====== DATA PROVIDED

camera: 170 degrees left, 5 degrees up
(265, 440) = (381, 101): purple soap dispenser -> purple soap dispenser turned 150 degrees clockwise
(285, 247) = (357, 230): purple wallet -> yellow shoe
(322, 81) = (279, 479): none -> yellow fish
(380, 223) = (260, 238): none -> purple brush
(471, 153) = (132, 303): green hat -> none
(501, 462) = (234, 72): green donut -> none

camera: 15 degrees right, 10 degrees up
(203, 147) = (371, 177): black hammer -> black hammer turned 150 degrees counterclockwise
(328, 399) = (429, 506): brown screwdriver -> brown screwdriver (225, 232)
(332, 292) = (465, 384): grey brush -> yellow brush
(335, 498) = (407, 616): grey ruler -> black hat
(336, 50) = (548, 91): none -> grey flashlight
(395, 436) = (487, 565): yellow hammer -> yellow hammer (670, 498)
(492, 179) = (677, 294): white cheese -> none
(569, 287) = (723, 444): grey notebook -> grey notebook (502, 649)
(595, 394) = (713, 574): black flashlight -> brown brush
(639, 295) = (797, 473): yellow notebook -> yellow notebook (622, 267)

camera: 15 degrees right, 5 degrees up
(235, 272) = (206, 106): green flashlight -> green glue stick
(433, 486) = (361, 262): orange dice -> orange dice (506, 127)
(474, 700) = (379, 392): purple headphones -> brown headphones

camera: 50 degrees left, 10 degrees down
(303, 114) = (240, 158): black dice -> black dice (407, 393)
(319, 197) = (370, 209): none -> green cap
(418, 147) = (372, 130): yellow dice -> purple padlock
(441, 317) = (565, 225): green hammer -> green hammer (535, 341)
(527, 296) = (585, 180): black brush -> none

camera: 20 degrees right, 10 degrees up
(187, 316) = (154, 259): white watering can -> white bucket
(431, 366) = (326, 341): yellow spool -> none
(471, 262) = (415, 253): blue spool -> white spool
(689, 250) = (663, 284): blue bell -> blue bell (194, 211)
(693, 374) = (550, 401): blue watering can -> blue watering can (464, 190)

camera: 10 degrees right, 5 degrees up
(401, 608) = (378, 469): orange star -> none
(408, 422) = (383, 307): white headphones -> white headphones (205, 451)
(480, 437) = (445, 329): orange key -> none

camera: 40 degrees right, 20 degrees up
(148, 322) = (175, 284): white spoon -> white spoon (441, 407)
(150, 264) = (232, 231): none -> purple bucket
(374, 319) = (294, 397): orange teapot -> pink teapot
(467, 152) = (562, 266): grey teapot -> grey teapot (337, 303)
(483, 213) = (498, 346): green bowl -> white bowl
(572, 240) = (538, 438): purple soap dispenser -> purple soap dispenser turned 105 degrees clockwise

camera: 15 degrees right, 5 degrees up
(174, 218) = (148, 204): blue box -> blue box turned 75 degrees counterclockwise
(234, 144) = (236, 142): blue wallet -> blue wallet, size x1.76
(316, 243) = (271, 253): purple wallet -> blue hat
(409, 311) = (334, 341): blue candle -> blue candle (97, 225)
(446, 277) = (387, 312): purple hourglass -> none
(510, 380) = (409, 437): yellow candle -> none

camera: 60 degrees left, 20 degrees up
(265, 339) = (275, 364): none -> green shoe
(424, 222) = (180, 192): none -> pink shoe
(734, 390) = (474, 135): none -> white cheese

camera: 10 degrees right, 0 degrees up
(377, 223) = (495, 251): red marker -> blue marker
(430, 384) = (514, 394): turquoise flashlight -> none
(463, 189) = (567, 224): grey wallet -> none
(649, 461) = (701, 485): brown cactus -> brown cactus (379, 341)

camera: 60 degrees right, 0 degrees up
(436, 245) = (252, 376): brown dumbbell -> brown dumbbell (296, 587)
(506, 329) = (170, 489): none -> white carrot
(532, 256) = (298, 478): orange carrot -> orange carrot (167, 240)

============

THE PROBLEM: Lines from the one containing "(446, 277) = (387, 312): purple" through the final line of the entries above are to be output exactly; omit all others.

EXERCISE ANSWER:
(446, 277) = (387, 312): purple hourglass -> none
(510, 380) = (409, 437): yellow candle -> none

camera: 60 degrees left, 20 degrees up
(265, 339) = (275, 364): none -> green shoe
(424, 222) = (180, 192): none -> pink shoe
(734, 390) = (474, 135): none -> white cheese

camera: 10 degrees right, 0 degrees up
(377, 223) = (495, 251): red marker -> blue marker
(430, 384) = (514, 394): turquoise flashlight -> none
(463, 189) = (567, 224): grey wallet -> none
(649, 461) = (701, 485): brown cactus -> brown cactus (379, 341)

camera: 60 degrees right, 0 degrees up
(436, 245) = (252, 376): brown dumbbell -> brown dumbbell (296, 587)
(506, 329) = (170, 489): none -> white carrot
(532, 256) = (298, 478): orange carrot -> orange carrot (167, 240)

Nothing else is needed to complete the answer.